### WORK REQUIRED
Although the entries contain pictures, only their words should be duplicated exactly.

### MATERIAL FOR THIS TASK

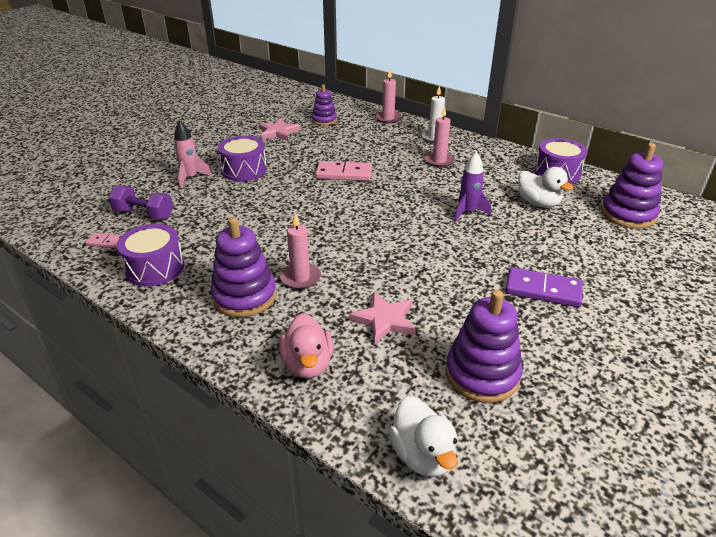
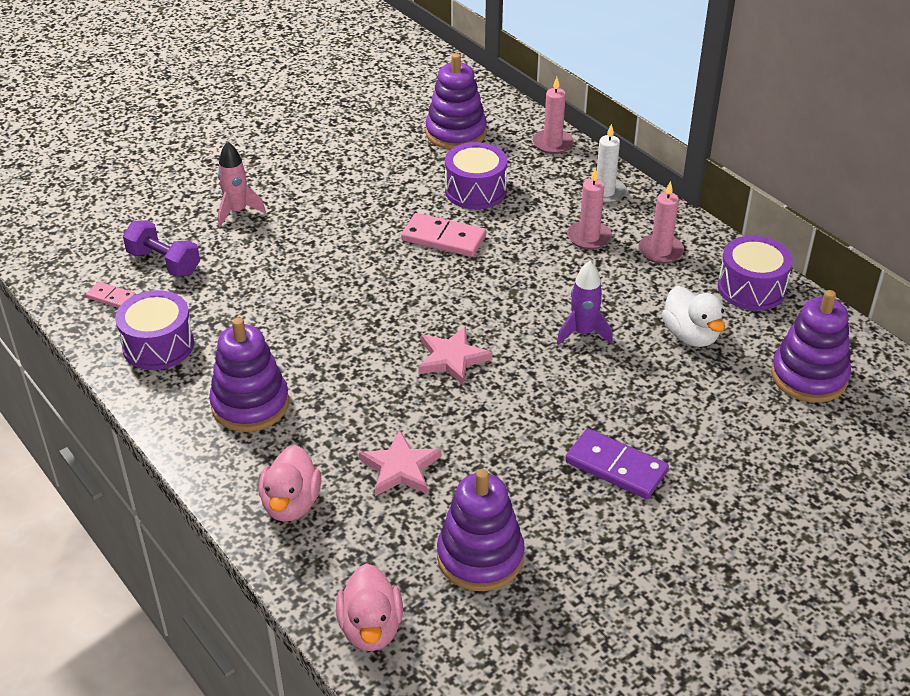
camera: 15 degrees right, 5 degrees up
(244, 170) = (311, 209): purple drum -> purple drum (475, 190)
(278, 132) = (381, 147): pink star -> pink star (452, 358)
(300, 278) = (324, 392): pink candle -> pink candle (660, 251)
(324, 120) = (456, 133): purple stacking toy -> purple stacking toy, size x1.61
(422, 455) = (371, 628): white duck -> pink duck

### EXERCISE OUTPUT
camera: 15 degrees right, 5 degrees up
(244, 170) = (311, 209): purple drum -> purple drum (475, 190)
(278, 132) = (381, 147): pink star -> pink star (452, 358)
(300, 278) = (324, 392): pink candle -> pink candle (660, 251)
(324, 120) = (456, 133): purple stacking toy -> purple stacking toy, size x1.61
(422, 455) = (371, 628): white duck -> pink duck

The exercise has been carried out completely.